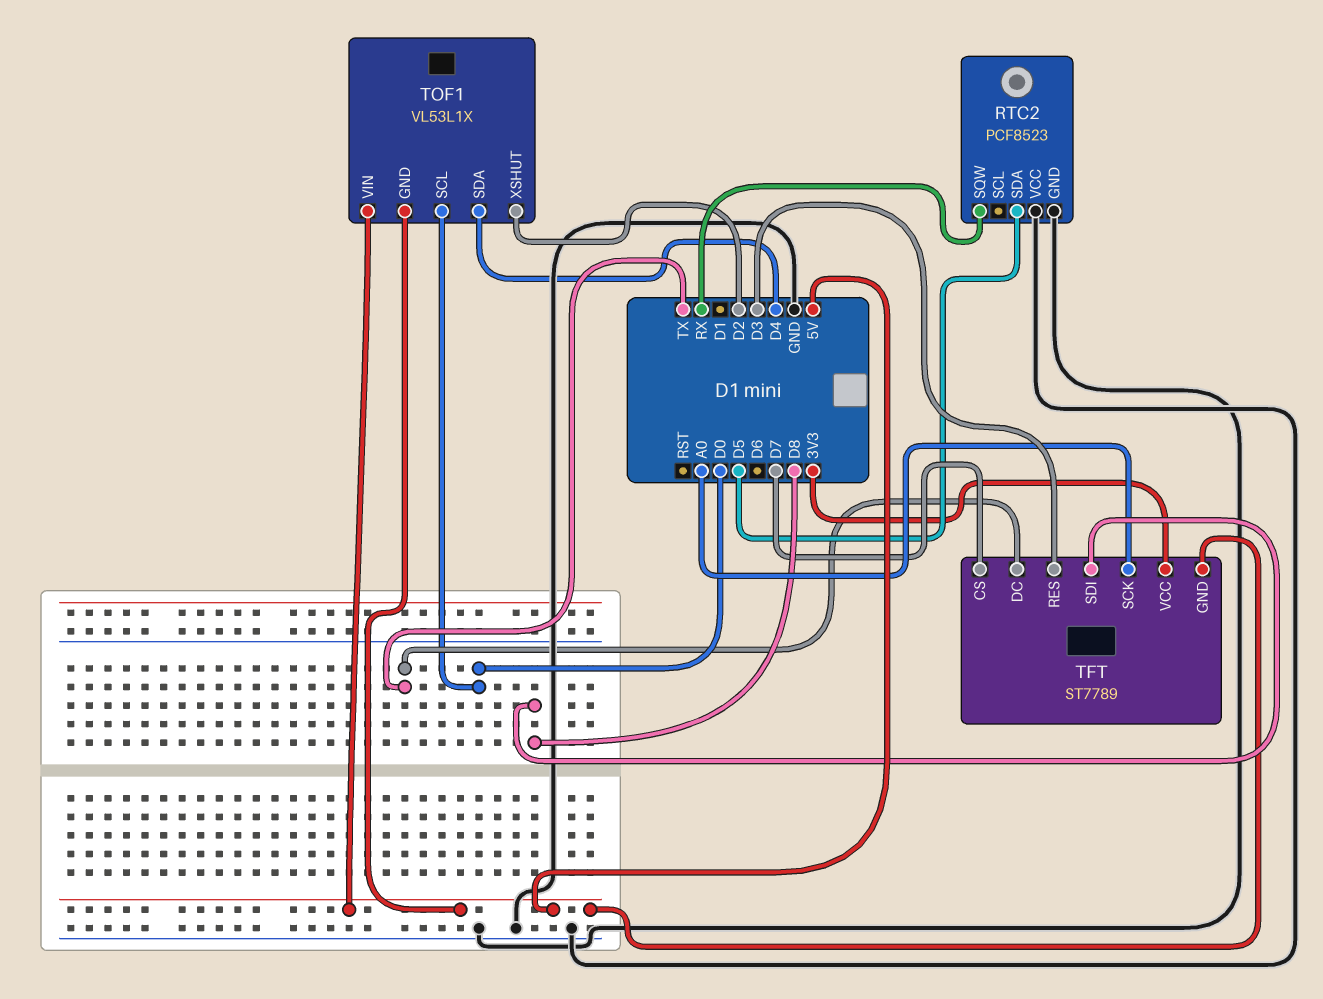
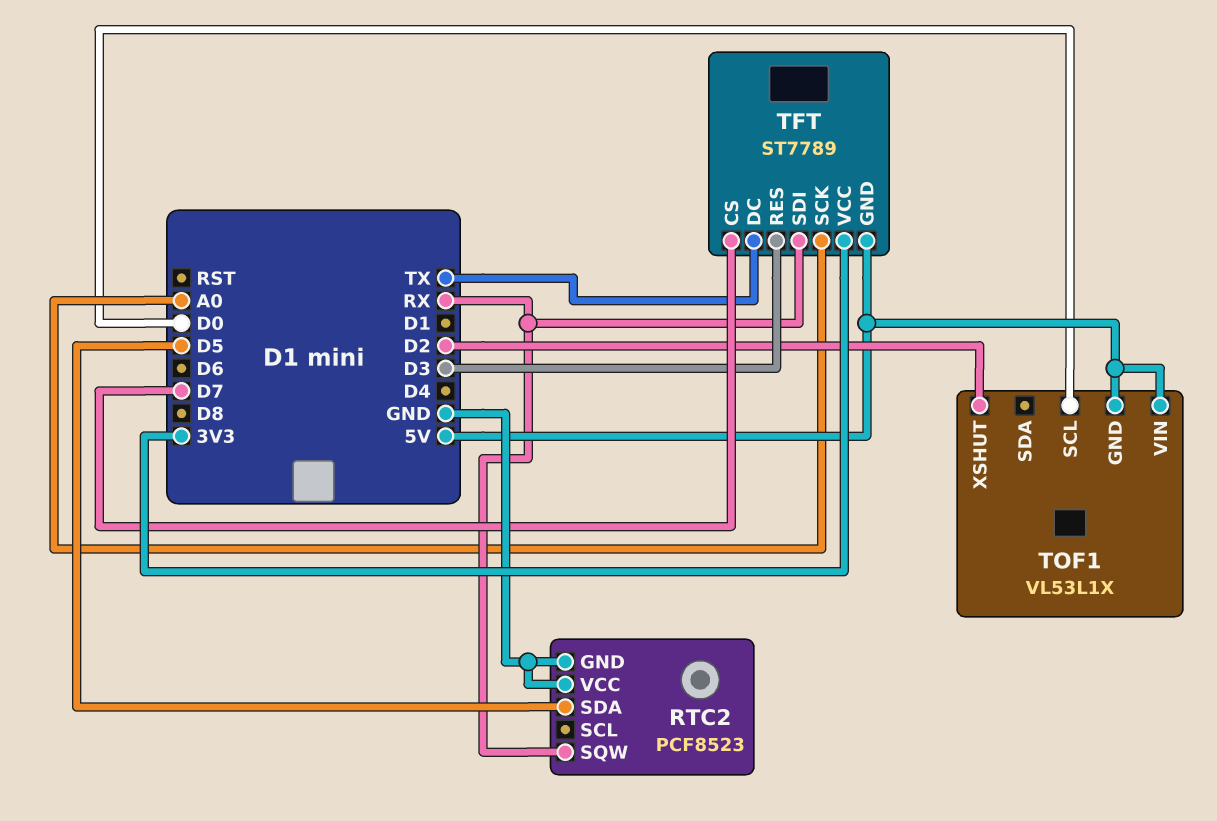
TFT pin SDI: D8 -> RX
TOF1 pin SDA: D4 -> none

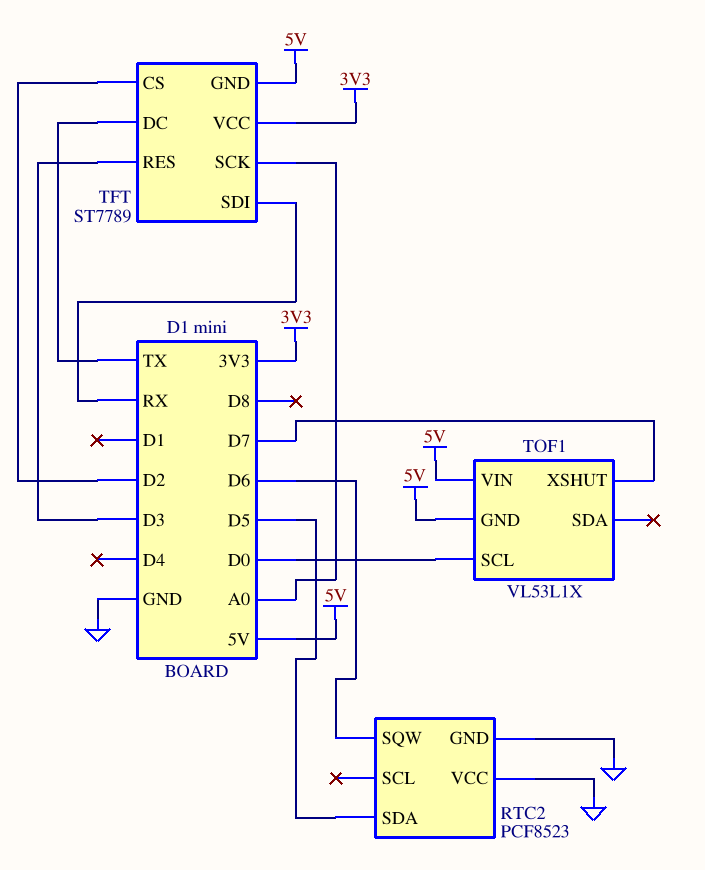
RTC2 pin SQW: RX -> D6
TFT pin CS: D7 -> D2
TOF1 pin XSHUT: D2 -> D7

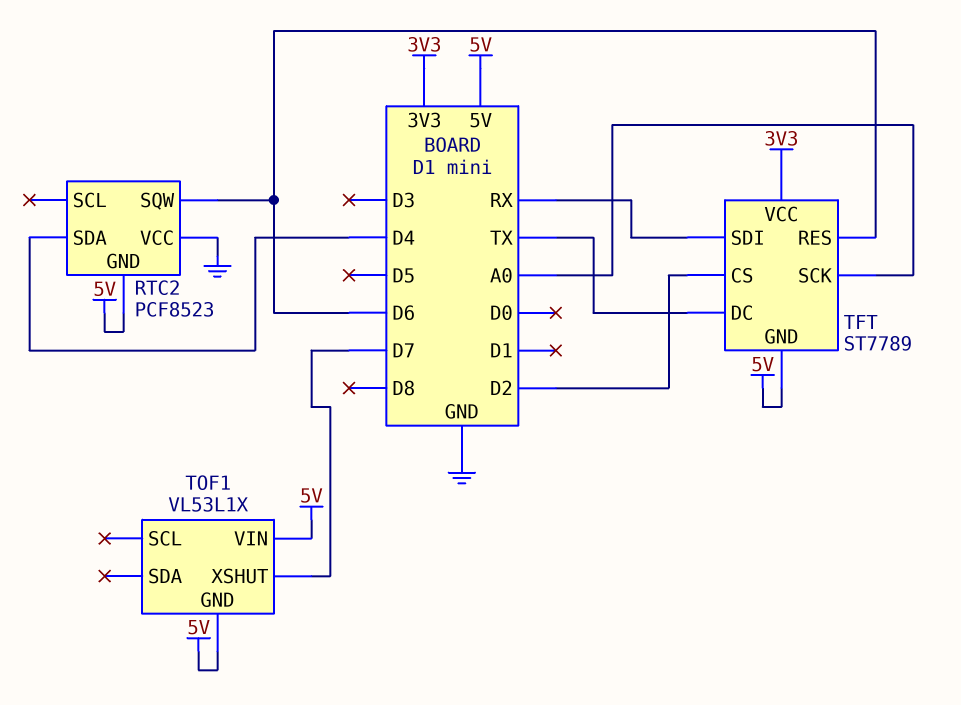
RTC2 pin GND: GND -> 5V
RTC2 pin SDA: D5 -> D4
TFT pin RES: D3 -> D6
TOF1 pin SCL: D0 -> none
________
**Try it**
Within the material above, show every line that includes "none".

**Response area**
TOF1 pin SDA: D4 -> none
TOF1 pin SCL: D0 -> none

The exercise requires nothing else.